[Records excerpted from a collection]
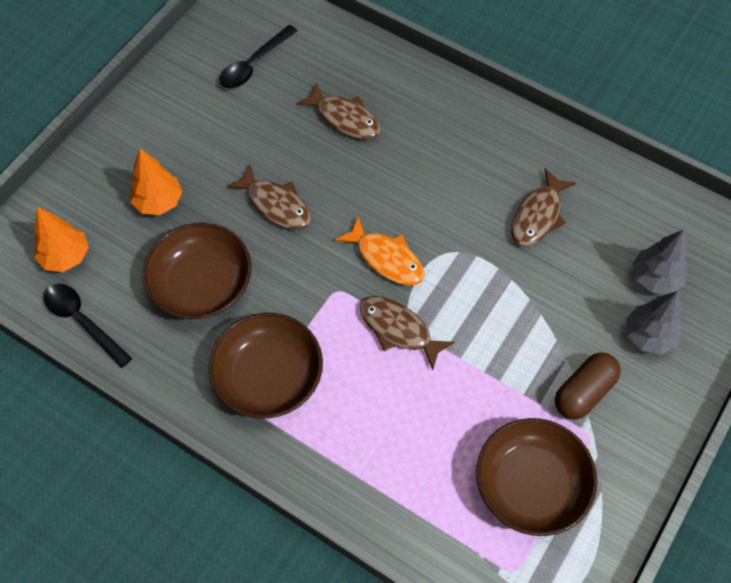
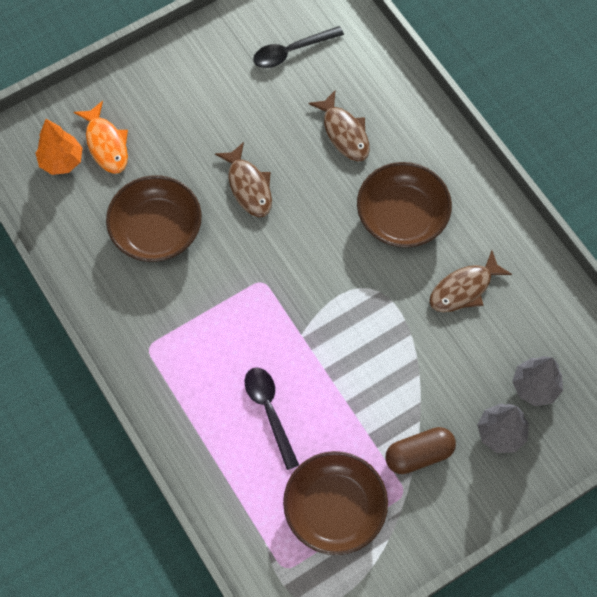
camera: 25 degrees right, 5 degrees up
(82, 321) = (51, 221): black spoon -> black spoon (269, 411)
(159, 202) = (155, 144): orange tree -> none
(268, 376) = (172, 329): brown bowl -> brown bowl (402, 216)
(386, 258) = (316, 271): orange fish -> orange fish (106, 144)
(399, 329) = (295, 336): brown fish -> none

▶ _AIM OF THE EXERCISE_
Look over the entries above. Copy every line that contains the word "orange".

▶ _SOLUTION FOR THIS EXERCISE_
(159, 202) = (155, 144): orange tree -> none
(386, 258) = (316, 271): orange fish -> orange fish (106, 144)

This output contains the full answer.